Collected data entries:

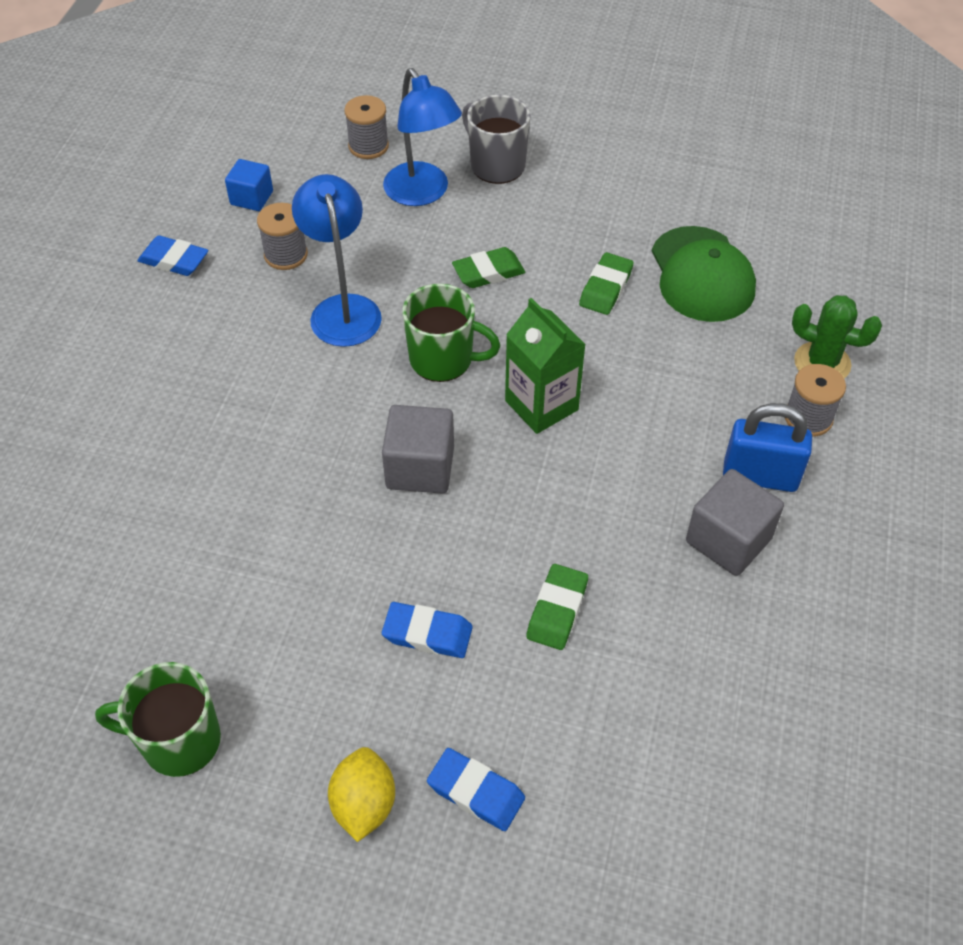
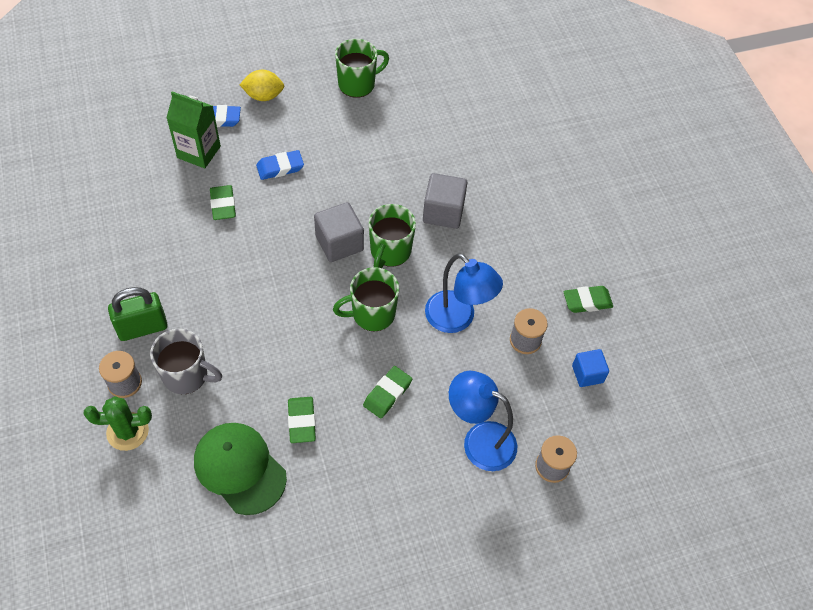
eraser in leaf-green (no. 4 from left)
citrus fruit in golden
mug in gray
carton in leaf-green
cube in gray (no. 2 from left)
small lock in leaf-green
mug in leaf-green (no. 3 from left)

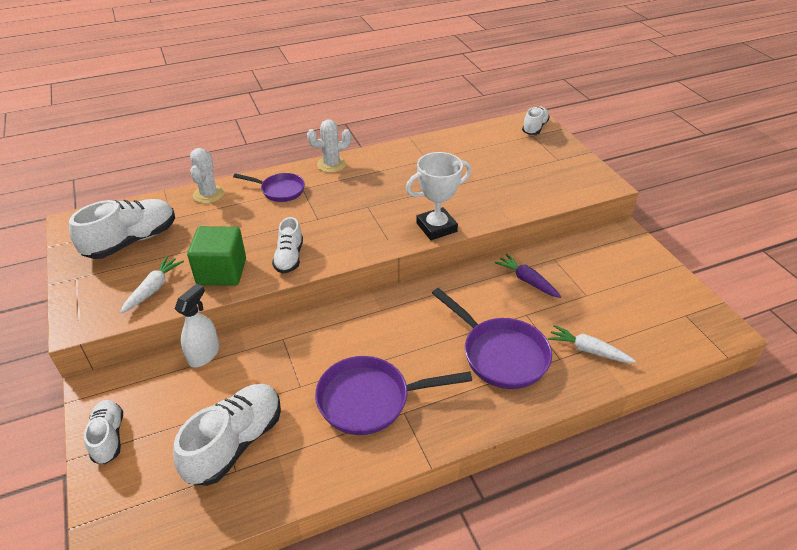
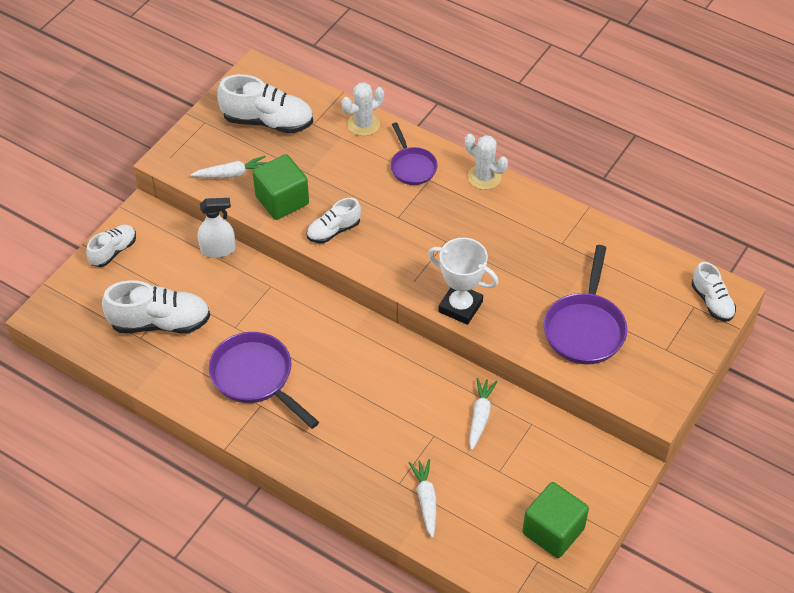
skillet in violet (no. 3 from left)
toy carrot in snow-white (no. 3 from left)
lace-up shoe in snow-white (no. 5 from left)
cube in leaf-green (no. 2 from left)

WHAT TO WORK ON: From the line that holds "cube in gray (no. 2 from left)" to the last line of the data, return those lines exactly and nothing else; both ends count, and pictures stay out.

YOUR RESPONSE:
cube in gray (no. 2 from left)
small lock in leaf-green
mug in leaf-green (no. 3 from left)

skillet in violet (no. 3 from left)
toy carrot in snow-white (no. 3 from left)
lace-up shoe in snow-white (no. 5 from left)
cube in leaf-green (no. 2 from left)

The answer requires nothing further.